··· DATA RECORDS ···

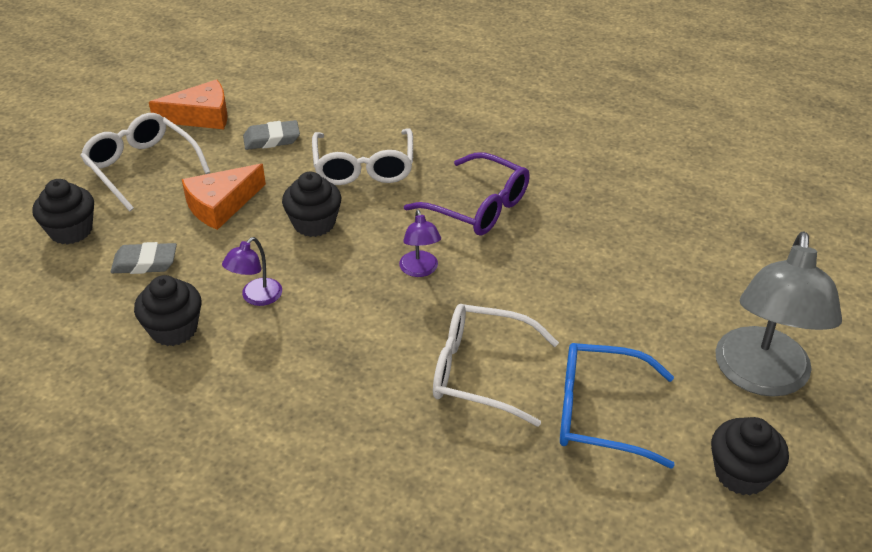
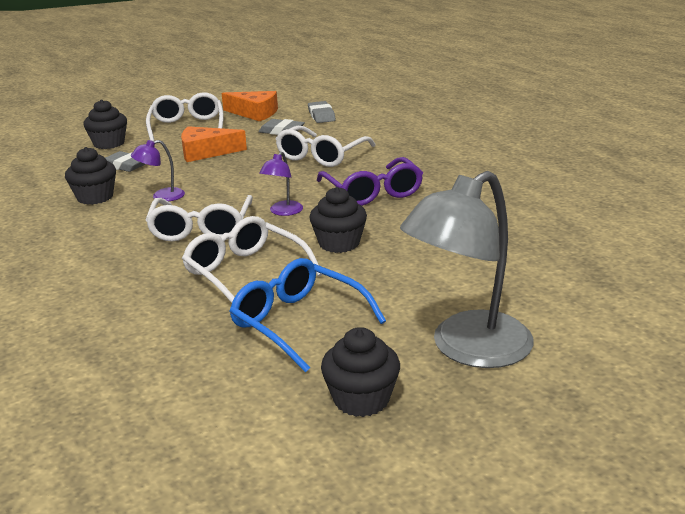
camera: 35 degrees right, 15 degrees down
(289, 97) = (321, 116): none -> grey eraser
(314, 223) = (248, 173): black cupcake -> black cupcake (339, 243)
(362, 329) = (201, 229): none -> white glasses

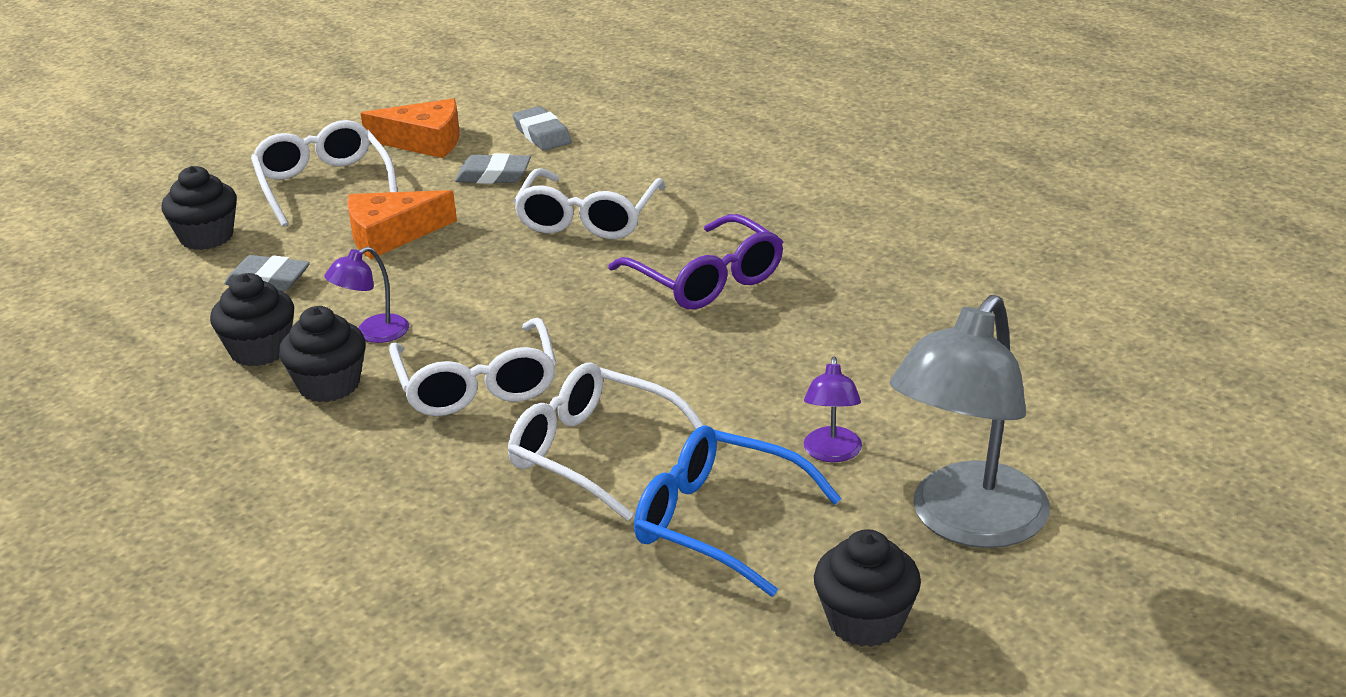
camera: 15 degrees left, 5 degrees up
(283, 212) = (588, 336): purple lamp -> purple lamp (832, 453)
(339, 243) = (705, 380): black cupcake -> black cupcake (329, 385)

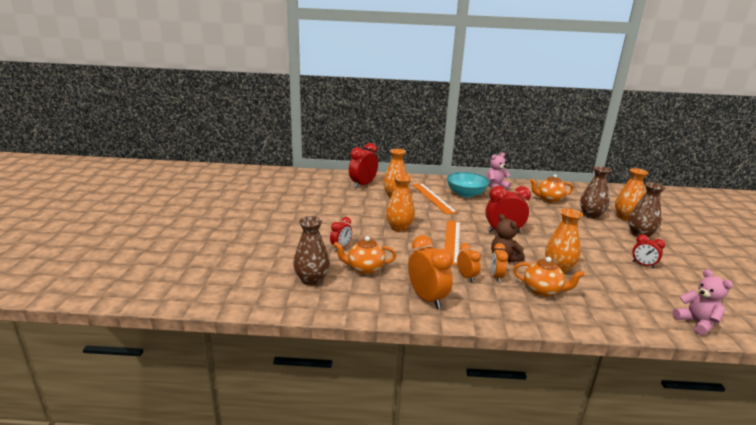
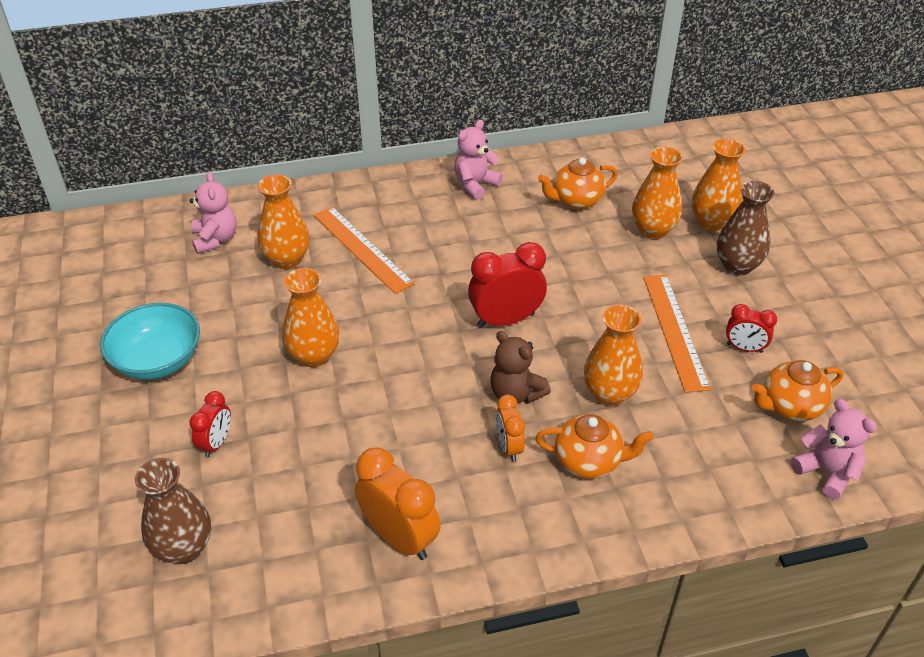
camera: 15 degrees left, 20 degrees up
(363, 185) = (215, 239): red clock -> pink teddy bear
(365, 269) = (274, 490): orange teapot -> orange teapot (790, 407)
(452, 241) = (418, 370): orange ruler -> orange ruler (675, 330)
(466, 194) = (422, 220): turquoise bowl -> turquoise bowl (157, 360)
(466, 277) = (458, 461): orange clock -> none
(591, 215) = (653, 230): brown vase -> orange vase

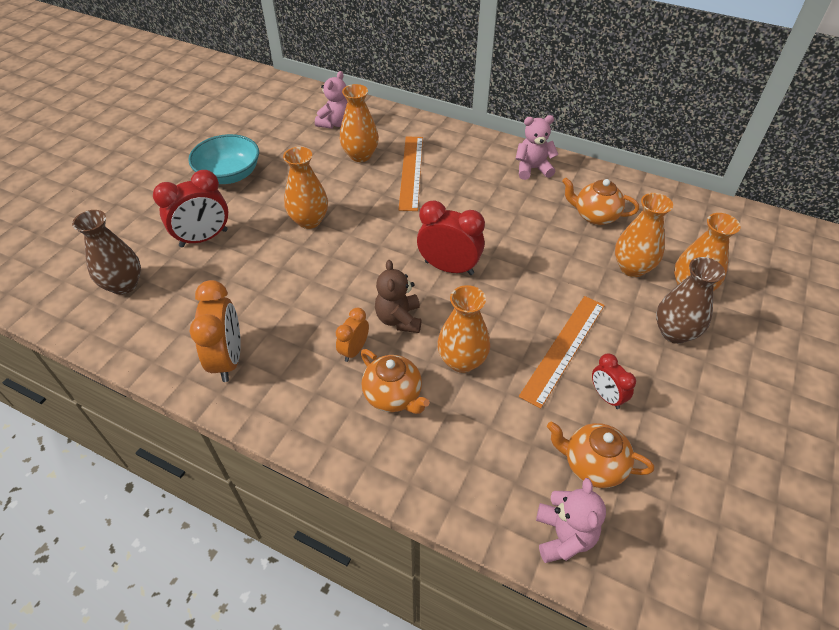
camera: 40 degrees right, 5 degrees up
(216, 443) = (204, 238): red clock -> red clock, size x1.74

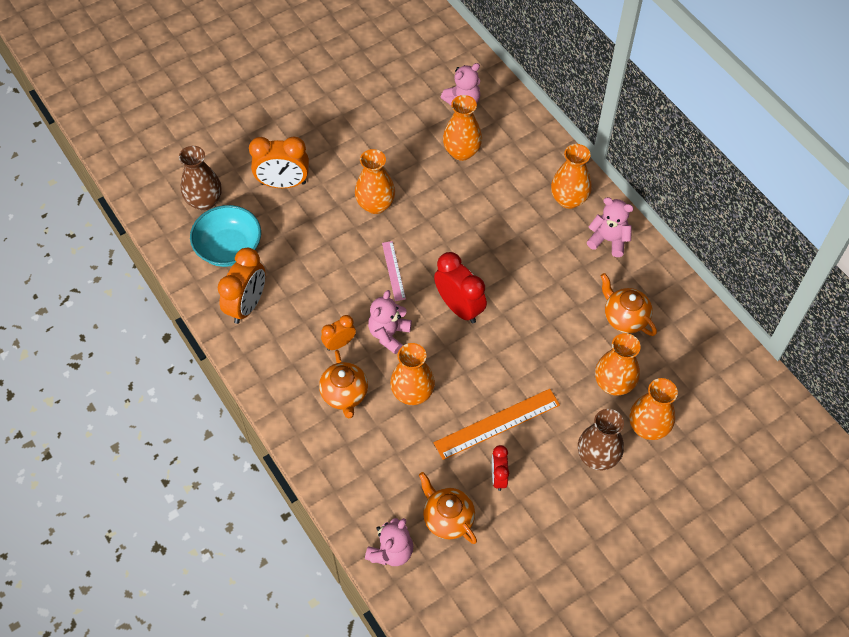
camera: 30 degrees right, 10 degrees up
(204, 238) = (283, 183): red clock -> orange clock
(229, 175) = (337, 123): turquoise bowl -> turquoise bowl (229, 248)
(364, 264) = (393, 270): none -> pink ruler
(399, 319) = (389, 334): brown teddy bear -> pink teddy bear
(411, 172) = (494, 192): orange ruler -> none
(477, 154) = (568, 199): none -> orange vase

···

## [HOW TO COMPLETE THIS TASK]
Show each line of the records above containing "brown".

## [EXERCISE OUTPUT]
(591, 215) = (653, 230): brown vase -> orange vase
(399, 319) = (389, 334): brown teddy bear -> pink teddy bear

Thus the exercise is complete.